* **WHAT THE TASK REQUIRES**: You are asked to copy the entire listing exactly, apart from its pictures.

* **GIVEN DATA**:
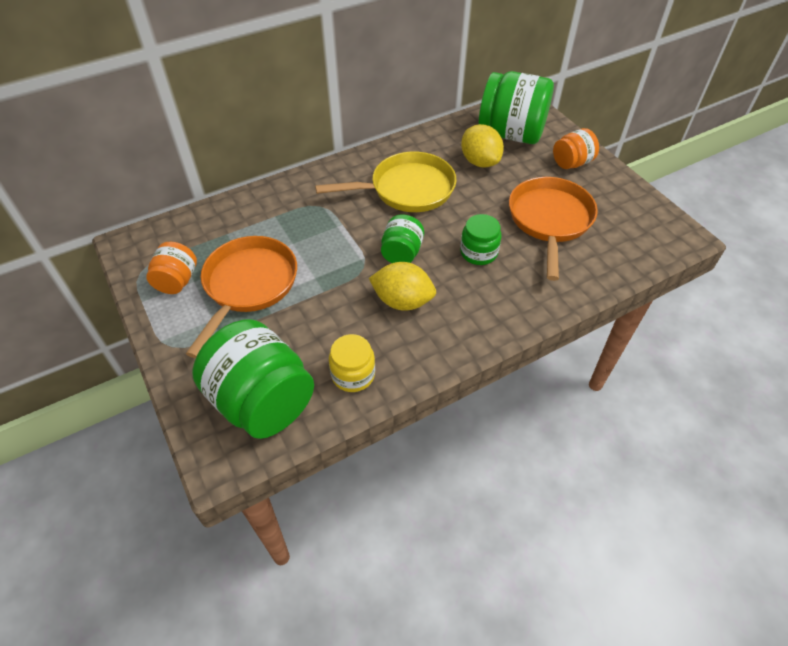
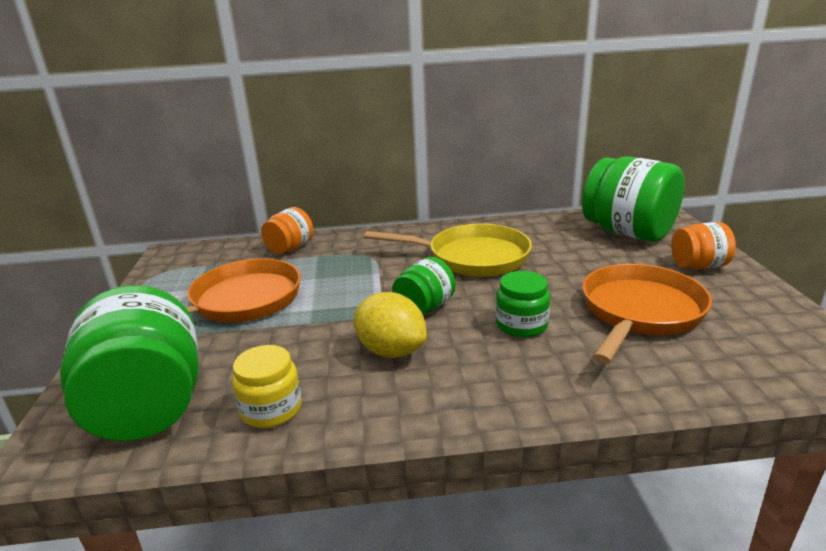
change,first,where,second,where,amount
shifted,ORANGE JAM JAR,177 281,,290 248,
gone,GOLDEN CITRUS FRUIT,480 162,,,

* **RESULT OF THIS TASK**:
change,first,where,second,where,amount
shifted,ORANGE JAM JAR,177 281,,290 248,
gone,GOLDEN CITRUS FRUIT,480 162,,,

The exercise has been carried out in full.